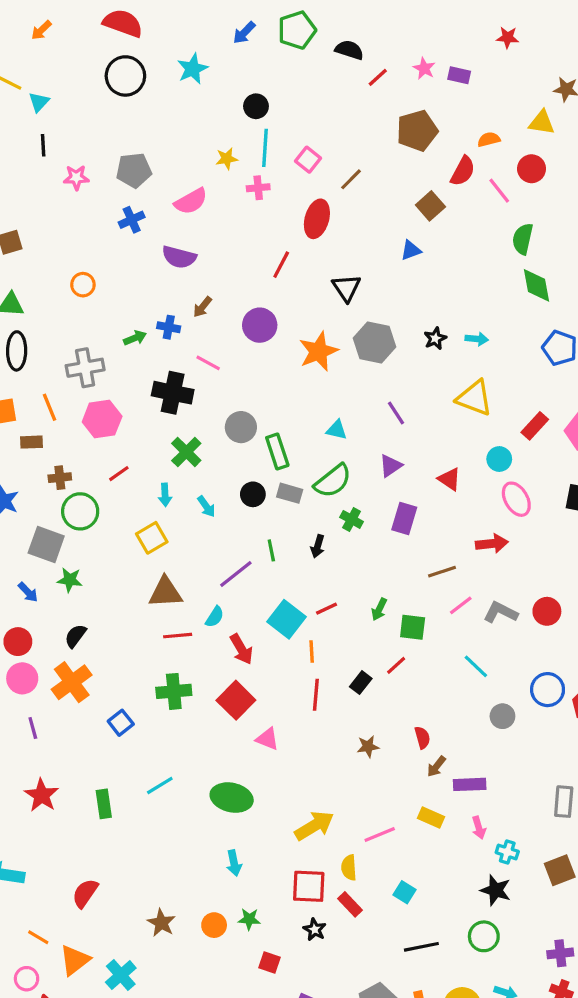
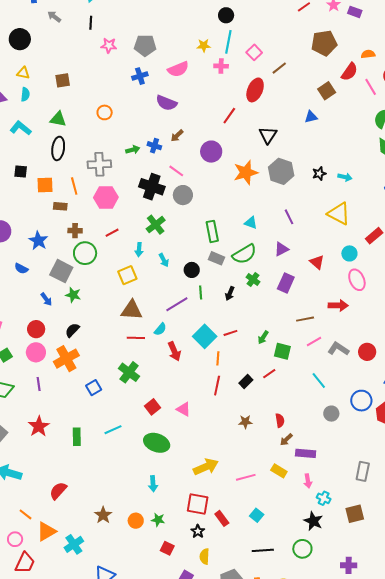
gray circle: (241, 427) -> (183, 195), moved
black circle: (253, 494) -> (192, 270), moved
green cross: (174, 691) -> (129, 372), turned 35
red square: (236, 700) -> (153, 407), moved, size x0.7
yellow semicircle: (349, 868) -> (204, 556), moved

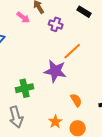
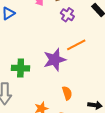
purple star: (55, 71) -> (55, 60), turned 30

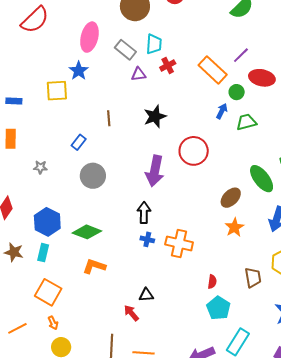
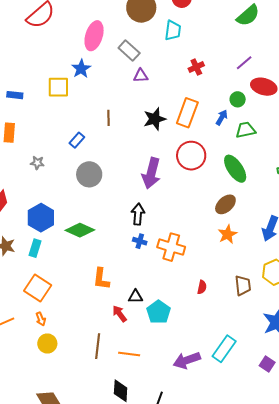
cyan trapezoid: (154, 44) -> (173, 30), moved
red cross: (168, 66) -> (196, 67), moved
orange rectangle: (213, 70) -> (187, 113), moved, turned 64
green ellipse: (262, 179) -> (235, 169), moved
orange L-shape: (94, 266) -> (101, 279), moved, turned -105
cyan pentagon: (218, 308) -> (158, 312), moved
◇ ◇ ◇
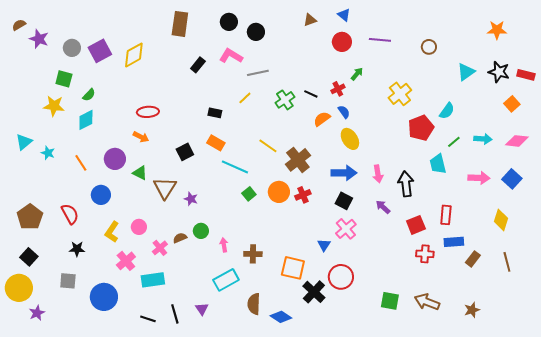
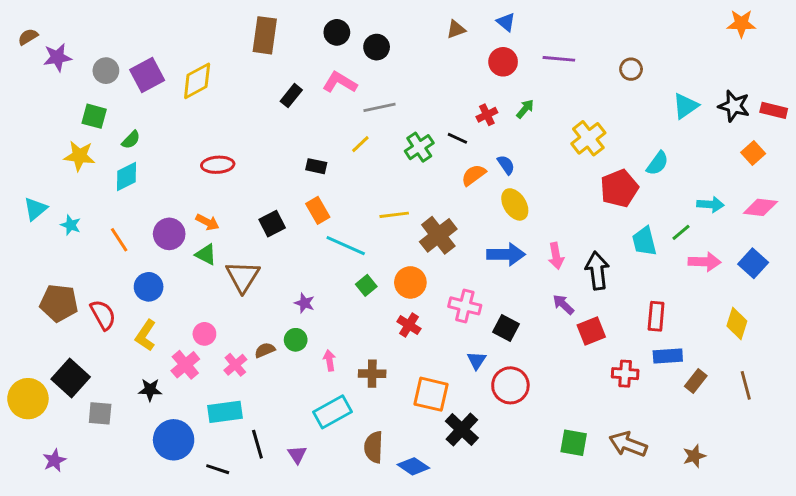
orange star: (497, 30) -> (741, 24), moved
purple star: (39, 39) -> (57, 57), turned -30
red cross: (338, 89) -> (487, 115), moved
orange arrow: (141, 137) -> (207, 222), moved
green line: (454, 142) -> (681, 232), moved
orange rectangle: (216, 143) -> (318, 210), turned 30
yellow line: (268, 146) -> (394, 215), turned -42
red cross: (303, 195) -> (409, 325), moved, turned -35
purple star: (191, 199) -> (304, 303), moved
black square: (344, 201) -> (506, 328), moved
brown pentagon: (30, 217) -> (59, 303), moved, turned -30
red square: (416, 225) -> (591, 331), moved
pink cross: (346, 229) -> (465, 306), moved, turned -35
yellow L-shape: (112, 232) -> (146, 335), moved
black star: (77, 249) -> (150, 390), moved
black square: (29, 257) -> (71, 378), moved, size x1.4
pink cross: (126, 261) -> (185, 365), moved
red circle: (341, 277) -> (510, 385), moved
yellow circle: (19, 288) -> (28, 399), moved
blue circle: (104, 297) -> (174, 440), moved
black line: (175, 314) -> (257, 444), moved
◇ ◇ ◇
THE PROBLEM>
Print, from the entries above, the line with "red square: (416, 225) -> (591, 331), moved", the line with "black square: (29, 257)" and all lines between them, exactly and with nothing else.

EXERCISE SOLUTION>
red square: (416, 225) -> (591, 331), moved
pink cross: (346, 229) -> (465, 306), moved, turned -35
yellow L-shape: (112, 232) -> (146, 335), moved
black star: (77, 249) -> (150, 390), moved
black square: (29, 257) -> (71, 378), moved, size x1.4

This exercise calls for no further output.